START Data listing

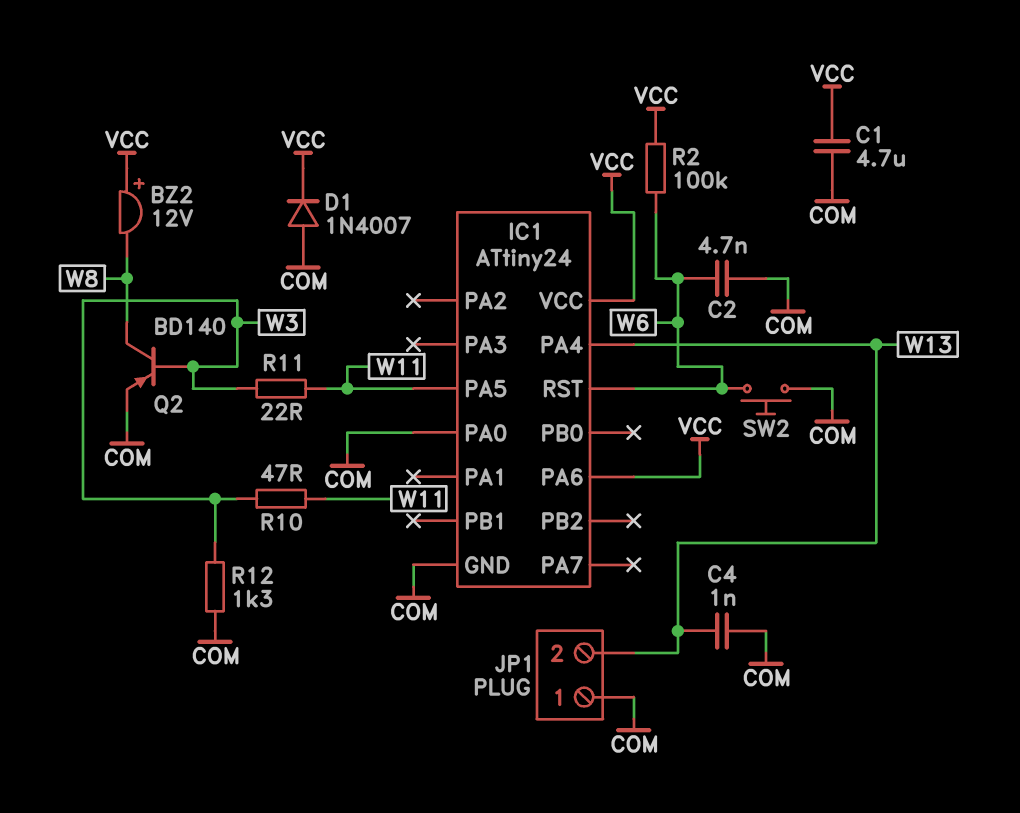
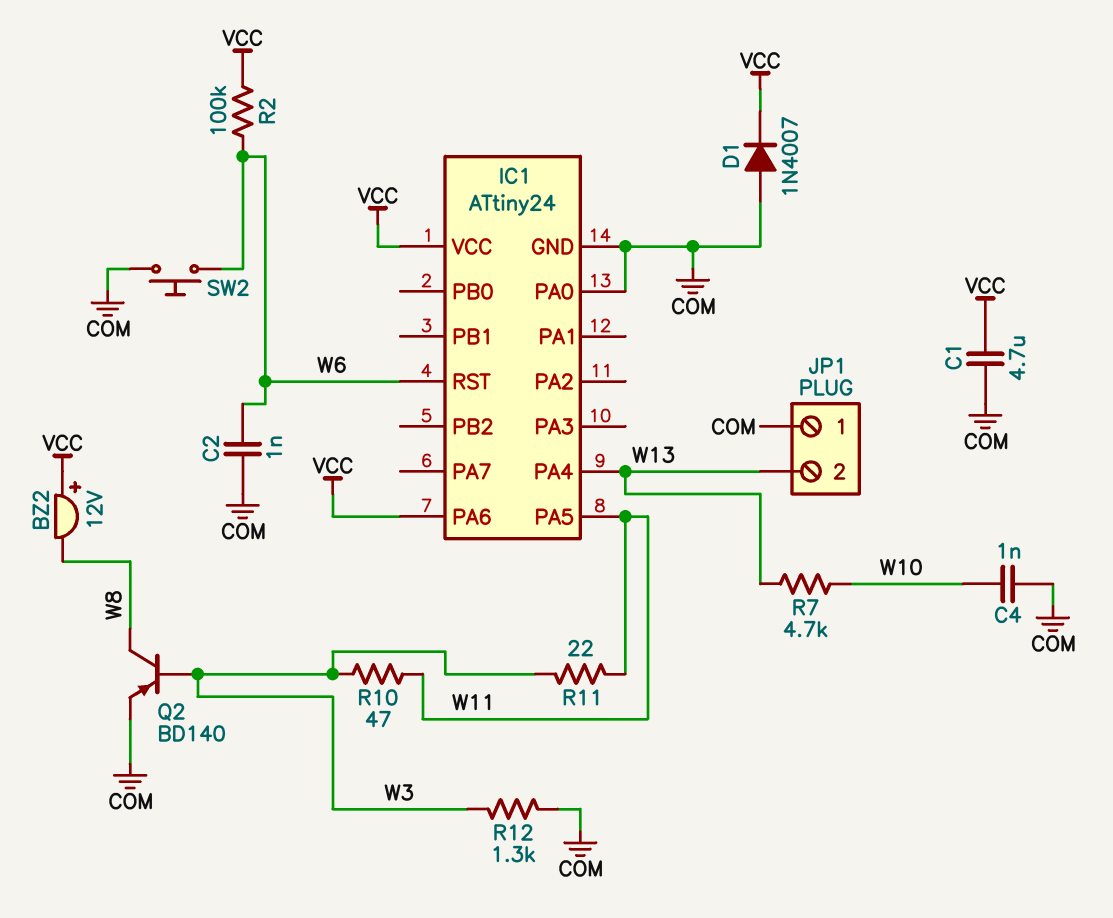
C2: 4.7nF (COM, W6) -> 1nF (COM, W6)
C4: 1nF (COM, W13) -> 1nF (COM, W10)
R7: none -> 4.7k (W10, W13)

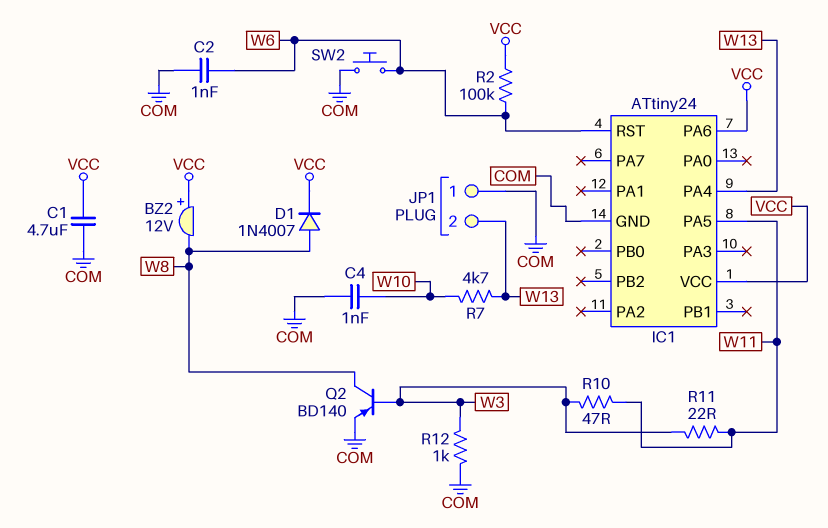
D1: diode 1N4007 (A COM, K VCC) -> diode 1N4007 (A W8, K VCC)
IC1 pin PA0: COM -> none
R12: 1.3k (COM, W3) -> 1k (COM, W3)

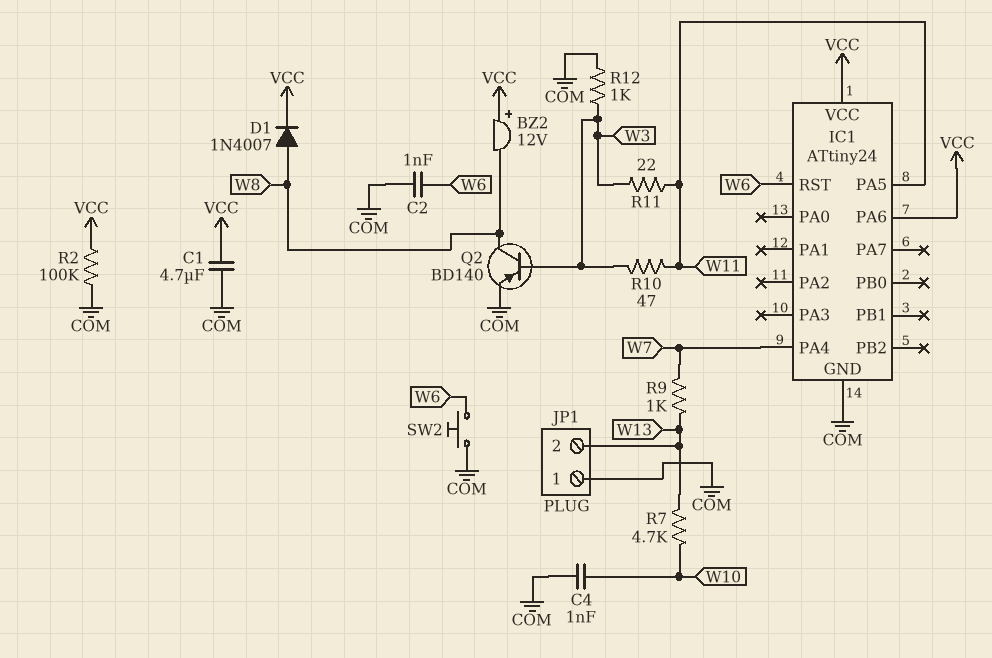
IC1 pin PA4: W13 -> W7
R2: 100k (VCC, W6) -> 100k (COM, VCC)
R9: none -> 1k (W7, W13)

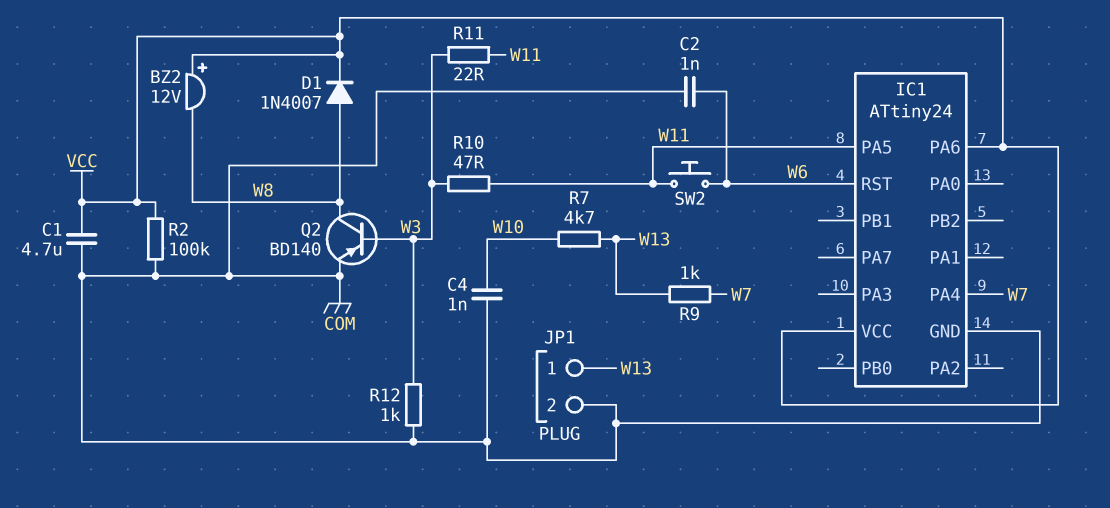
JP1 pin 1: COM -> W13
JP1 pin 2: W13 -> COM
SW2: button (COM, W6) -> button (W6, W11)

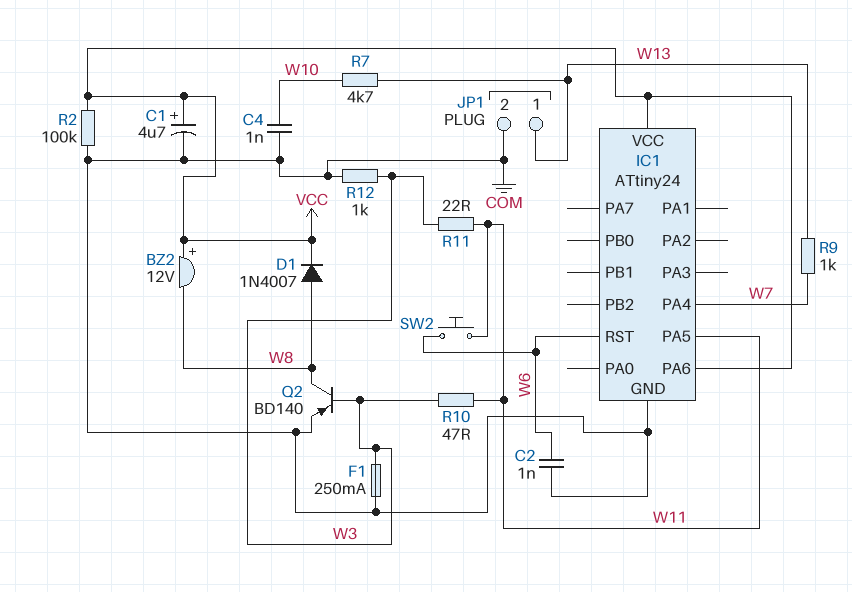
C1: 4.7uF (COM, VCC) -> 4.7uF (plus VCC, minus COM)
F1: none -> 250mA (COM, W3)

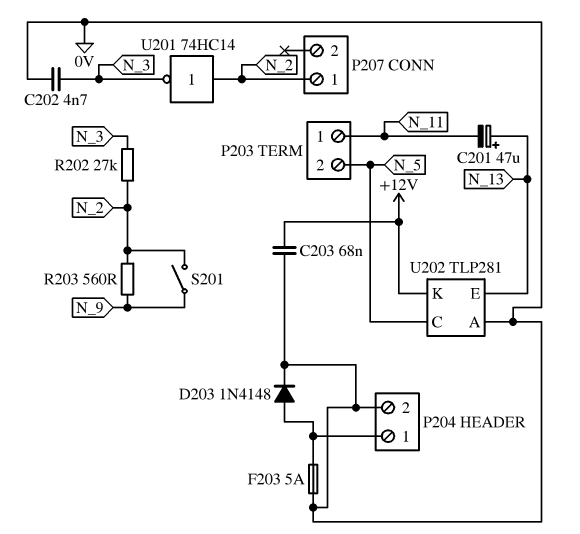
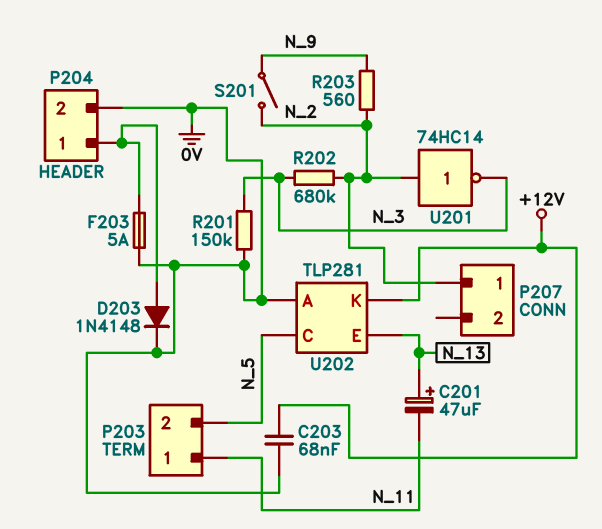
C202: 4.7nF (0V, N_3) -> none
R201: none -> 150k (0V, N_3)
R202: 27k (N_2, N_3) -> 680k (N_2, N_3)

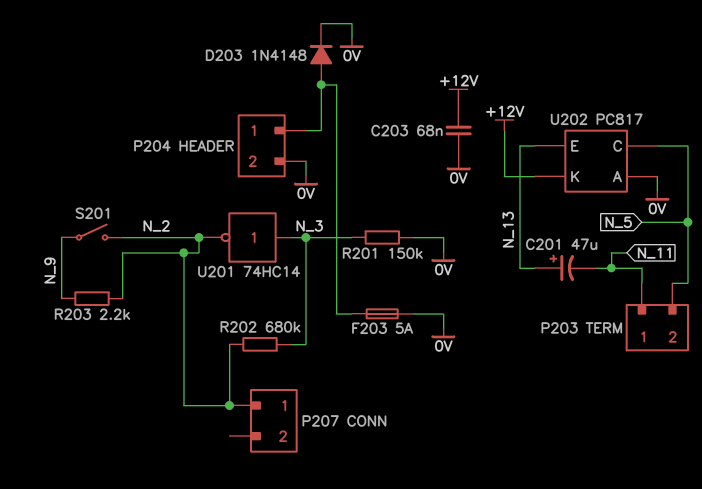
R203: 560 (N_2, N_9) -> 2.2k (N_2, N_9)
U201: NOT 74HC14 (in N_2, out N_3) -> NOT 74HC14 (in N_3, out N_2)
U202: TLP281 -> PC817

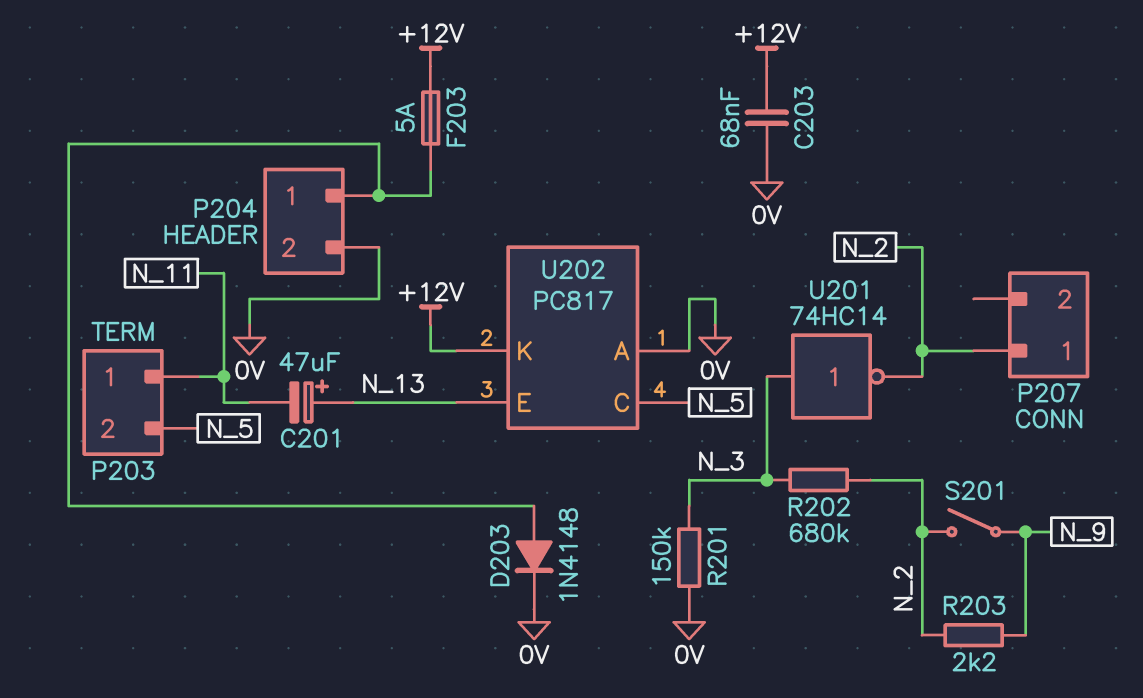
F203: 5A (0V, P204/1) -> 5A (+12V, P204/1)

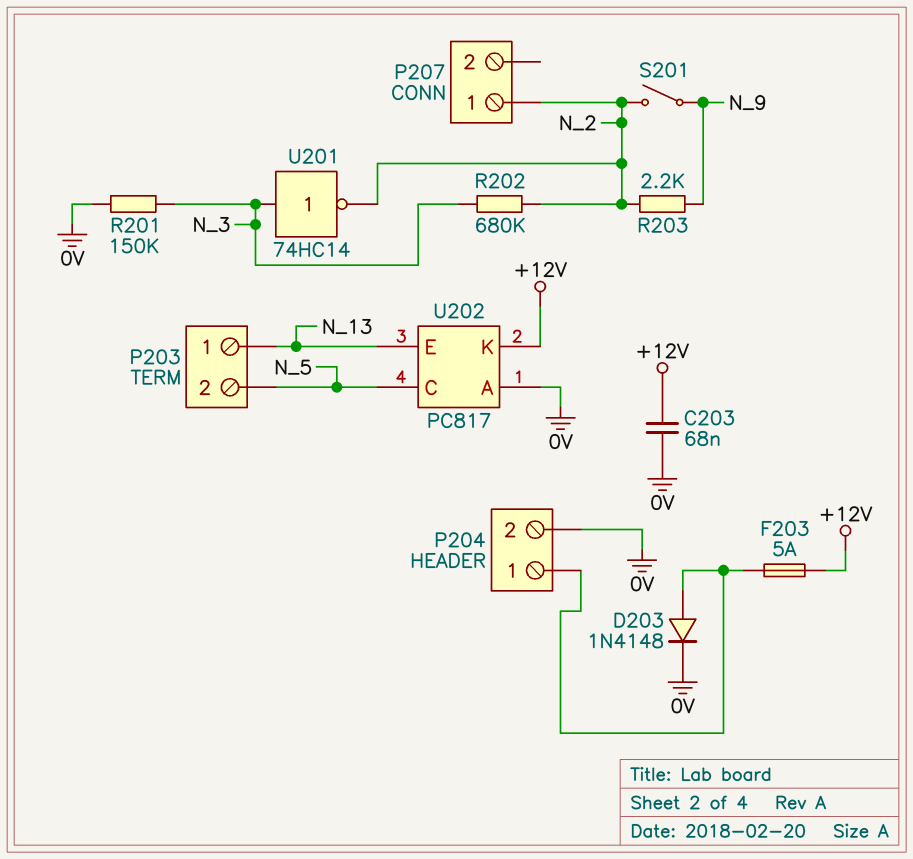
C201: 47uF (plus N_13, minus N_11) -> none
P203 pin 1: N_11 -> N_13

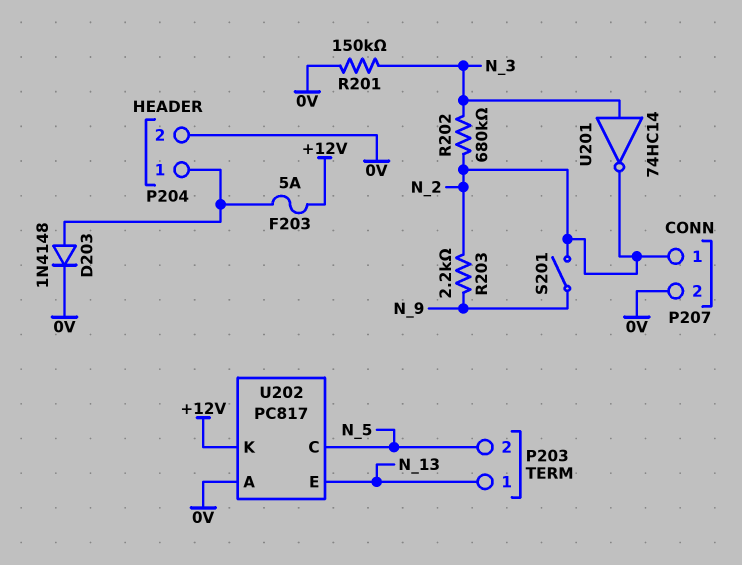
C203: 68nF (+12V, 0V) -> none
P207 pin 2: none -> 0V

END Data listing

Task statement ->
Leave out the pictures and print every line of the data exactly.

Response area ->
C2: 4.7nF (COM, W6) -> 1nF (COM, W6)
C4: 1nF (COM, W13) -> 1nF (COM, W10)
R7: none -> 4.7k (W10, W13)

D1: diode 1N4007 (A COM, K VCC) -> diode 1N4007 (A W8, K VCC)
IC1 pin PA0: COM -> none
R12: 1.3k (COM, W3) -> 1k (COM, W3)

IC1 pin PA4: W13 -> W7
R2: 100k (VCC, W6) -> 100k (COM, VCC)
R9: none -> 1k (W7, W13)

JP1 pin 1: COM -> W13
JP1 pin 2: W13 -> COM
SW2: button (COM, W6) -> button (W6, W11)

C1: 4.7uF (COM, VCC) -> 4.7uF (plus VCC, minus COM)
F1: none -> 250mA (COM, W3)

C202: 4.7nF (0V, N_3) -> none
R201: none -> 150k (0V, N_3)
R202: 27k (N_2, N_3) -> 680k (N_2, N_3)

R203: 560 (N_2, N_9) -> 2.2k (N_2, N_9)
U201: NOT 74HC14 (in N_2, out N_3) -> NOT 74HC14 (in N_3, out N_2)
U202: TLP281 -> PC817

F203: 5A (0V, P204/1) -> 5A (+12V, P204/1)

C201: 47uF (plus N_13, minus N_11) -> none
P203 pin 1: N_11 -> N_13

C203: 68nF (+12V, 0V) -> none
P207 pin 2: none -> 0V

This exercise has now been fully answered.